EXTRACTED MATERIAL:
--- START ---
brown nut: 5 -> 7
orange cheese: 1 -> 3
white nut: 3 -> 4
--- END ---
--- START ---
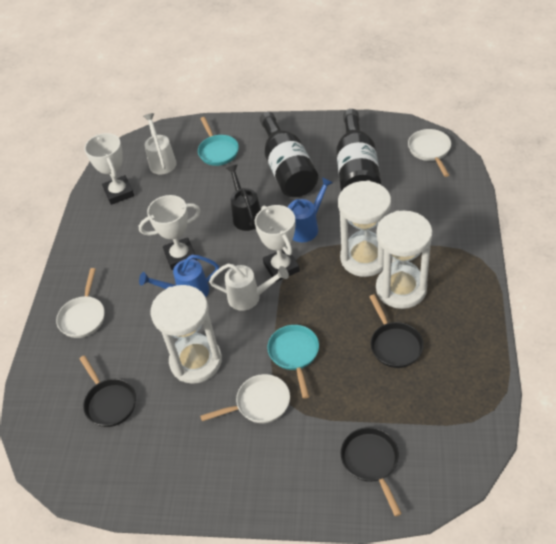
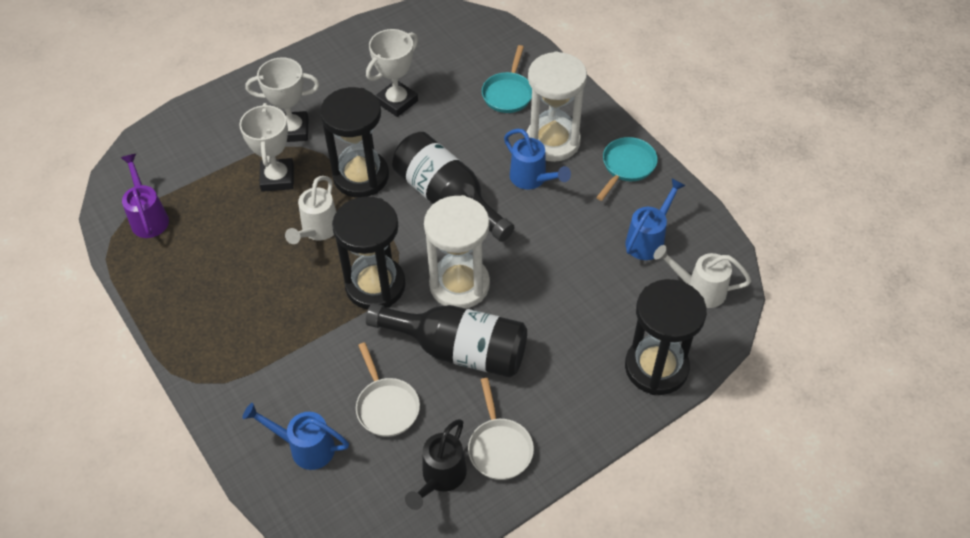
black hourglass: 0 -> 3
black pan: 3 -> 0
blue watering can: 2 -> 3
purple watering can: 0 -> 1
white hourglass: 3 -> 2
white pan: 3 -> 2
--- END ---
WHAT IS NEEDED: Beginning with the line containing "blue watering can: 2 -> 3" and ending with the line containing "white pan: 3 -> 2", extract those lines exactly from the listing above, and only those.

TASK ANSWER:
blue watering can: 2 -> 3
purple watering can: 0 -> 1
white hourglass: 3 -> 2
white pan: 3 -> 2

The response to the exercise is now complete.